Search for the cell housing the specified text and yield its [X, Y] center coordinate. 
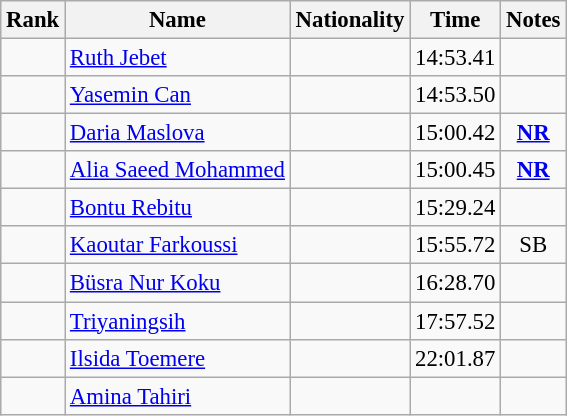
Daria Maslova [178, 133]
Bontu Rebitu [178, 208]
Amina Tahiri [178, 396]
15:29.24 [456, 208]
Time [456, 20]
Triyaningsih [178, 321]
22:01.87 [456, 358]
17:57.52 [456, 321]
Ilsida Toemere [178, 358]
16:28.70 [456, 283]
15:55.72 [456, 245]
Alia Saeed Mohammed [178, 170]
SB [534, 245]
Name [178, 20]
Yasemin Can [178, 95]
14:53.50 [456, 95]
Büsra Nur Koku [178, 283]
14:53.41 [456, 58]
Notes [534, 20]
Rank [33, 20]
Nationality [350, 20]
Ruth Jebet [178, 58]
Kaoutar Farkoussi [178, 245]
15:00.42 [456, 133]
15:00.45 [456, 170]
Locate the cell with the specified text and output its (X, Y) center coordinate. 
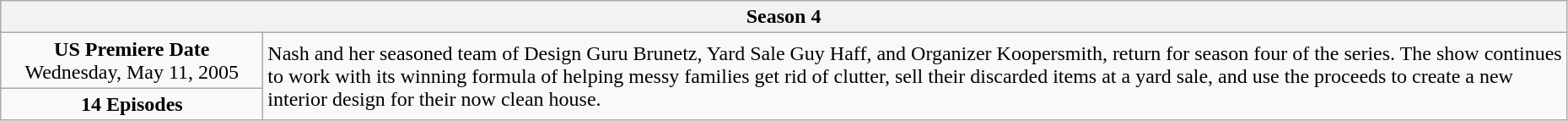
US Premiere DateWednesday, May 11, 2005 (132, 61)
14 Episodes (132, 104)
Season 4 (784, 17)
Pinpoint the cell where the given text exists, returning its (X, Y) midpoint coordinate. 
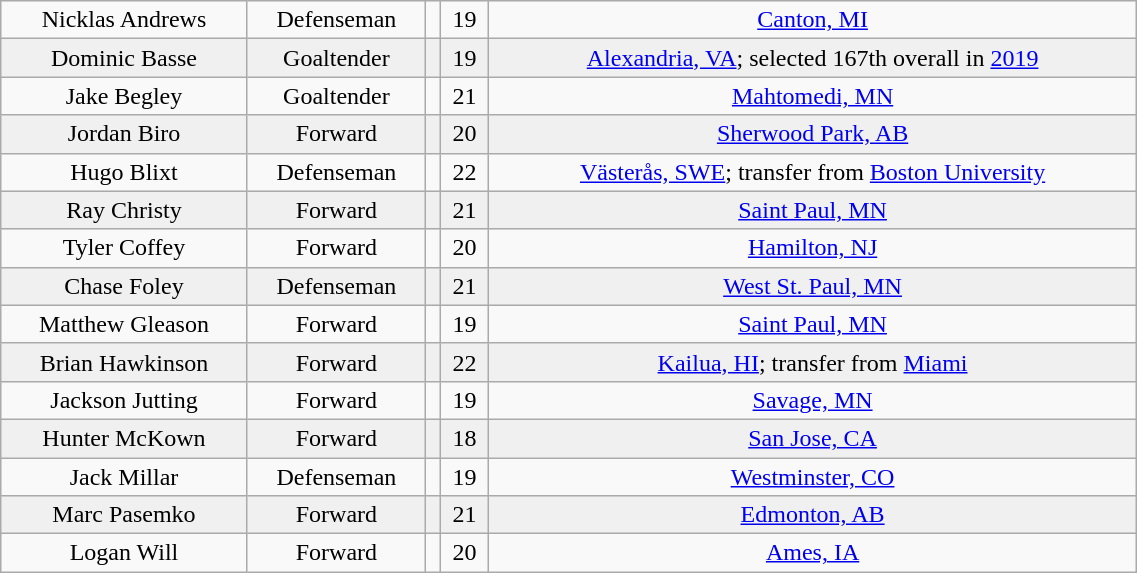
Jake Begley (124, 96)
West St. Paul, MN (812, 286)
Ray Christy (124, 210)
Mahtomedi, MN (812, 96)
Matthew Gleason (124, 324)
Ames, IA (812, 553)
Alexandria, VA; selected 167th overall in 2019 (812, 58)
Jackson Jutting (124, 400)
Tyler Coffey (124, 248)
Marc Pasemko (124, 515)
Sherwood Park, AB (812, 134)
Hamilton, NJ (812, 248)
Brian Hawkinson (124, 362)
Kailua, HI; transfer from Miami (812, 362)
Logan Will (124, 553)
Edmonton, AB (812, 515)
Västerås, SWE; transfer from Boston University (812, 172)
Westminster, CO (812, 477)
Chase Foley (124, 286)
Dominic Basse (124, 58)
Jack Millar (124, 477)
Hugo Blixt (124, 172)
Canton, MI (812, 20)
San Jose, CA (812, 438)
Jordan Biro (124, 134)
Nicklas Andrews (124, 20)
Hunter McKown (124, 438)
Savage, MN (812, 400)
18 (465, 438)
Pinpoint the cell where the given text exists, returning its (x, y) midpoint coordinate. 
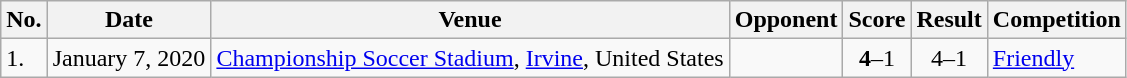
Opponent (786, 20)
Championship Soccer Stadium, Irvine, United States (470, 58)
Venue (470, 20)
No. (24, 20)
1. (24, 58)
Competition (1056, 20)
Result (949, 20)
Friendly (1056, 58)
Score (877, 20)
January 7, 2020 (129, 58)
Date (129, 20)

__________________________________________________

■ **Given request**
Change every "MN" in the material to "Minnesota" and give all of it again with nothing else altered. Leave out the pictures.

■ **Written reply**
Search for the cell housing the specified text and yield its [X, Y] center coordinate. 
Daria Maslova [178, 133]
Bontu Rebitu [178, 208]
Amina Tahiri [178, 396]
15:29.24 [456, 208]
Time [456, 20]
Triyaningsih [178, 321]
22:01.87 [456, 358]
17:57.52 [456, 321]
Ilsida Toemere [178, 358]
16:28.70 [456, 283]
15:55.72 [456, 245]
Alia Saeed Mohammed [178, 170]
SB [534, 245]
Name [178, 20]
Yasemin Can [178, 95]
14:53.50 [456, 95]
Büsra Nur Koku [178, 283]
14:53.41 [456, 58]
Notes [534, 20]
Rank [33, 20]
Nationality [350, 20]
Ruth Jebet [178, 58]
Kaoutar Farkoussi [178, 245]
15:00.42 [456, 133]
15:00.45 [456, 170]
Locate the cell with the specified text and output its (X, Y) center coordinate. 
US Premiere DateWednesday, May 11, 2005 (132, 61)
14 Episodes (132, 104)
Season 4 (784, 17)
Pinpoint the cell where the given text exists, returning its (X, Y) midpoint coordinate. 
Jake Begley (124, 96)
West St. Paul, Minnesota (812, 286)
Ray Christy (124, 210)
Mahtomedi, Minnesota (812, 96)
Matthew Gleason (124, 324)
Ames, IA (812, 553)
Alexandria, VA; selected 167th overall in 2019 (812, 58)
Jackson Jutting (124, 400)
Tyler Coffey (124, 248)
Marc Pasemko (124, 515)
Sherwood Park, AB (812, 134)
Hamilton, NJ (812, 248)
Brian Hawkinson (124, 362)
Kailua, HI; transfer from Miami (812, 362)
Logan Will (124, 553)
Edmonton, AB (812, 515)
Västerås, SWE; transfer from Boston University (812, 172)
Westminster, CO (812, 477)
Chase Foley (124, 286)
Dominic Basse (124, 58)
Jack Millar (124, 477)
Hugo Blixt (124, 172)
Canton, MI (812, 20)
San Jose, CA (812, 438)
Jordan Biro (124, 134)
Nicklas Andrews (124, 20)
Hunter McKown (124, 438)
Savage, Minnesota (812, 400)
18 (465, 438)
Pinpoint the cell where the given text exists, returning its (x, y) midpoint coordinate. 
Opponent (786, 20)
Championship Soccer Stadium, Irvine, United States (470, 58)
Venue (470, 20)
No. (24, 20)
1. (24, 58)
Competition (1056, 20)
Result (949, 20)
Friendly (1056, 58)
Score (877, 20)
January 7, 2020 (129, 58)
Date (129, 20)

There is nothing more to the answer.